= Task details =
The number needed is how many lines of the data hold the string "tile". Give that number and nothing more.
━━━━━ Dataset excerpts ━━━━━
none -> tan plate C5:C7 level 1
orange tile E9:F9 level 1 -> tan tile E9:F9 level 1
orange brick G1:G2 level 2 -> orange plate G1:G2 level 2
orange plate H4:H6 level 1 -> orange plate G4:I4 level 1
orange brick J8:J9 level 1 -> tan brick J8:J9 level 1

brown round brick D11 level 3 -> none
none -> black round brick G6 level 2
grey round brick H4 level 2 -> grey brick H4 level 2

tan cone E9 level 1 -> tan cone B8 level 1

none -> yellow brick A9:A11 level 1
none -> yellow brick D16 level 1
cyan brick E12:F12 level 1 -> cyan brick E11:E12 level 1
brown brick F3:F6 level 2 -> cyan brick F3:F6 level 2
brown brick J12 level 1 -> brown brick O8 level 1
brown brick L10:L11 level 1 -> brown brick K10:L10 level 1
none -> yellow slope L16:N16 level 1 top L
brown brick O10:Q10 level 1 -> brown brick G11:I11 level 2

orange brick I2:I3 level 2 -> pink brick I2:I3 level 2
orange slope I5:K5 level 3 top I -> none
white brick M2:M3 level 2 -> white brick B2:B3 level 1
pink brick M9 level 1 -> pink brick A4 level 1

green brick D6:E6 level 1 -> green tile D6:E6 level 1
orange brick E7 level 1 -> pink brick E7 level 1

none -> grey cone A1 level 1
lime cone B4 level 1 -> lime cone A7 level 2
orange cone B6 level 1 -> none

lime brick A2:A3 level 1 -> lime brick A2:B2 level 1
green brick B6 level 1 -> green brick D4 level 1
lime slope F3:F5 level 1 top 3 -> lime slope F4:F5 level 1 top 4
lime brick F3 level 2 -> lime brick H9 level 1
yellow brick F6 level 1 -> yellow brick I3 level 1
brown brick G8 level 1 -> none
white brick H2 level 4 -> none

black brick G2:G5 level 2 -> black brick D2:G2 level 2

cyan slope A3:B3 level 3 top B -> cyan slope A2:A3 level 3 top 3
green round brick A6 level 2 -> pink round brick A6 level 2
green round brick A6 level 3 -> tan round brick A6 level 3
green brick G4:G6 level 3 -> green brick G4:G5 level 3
━━━━━
= Finished exercise =
2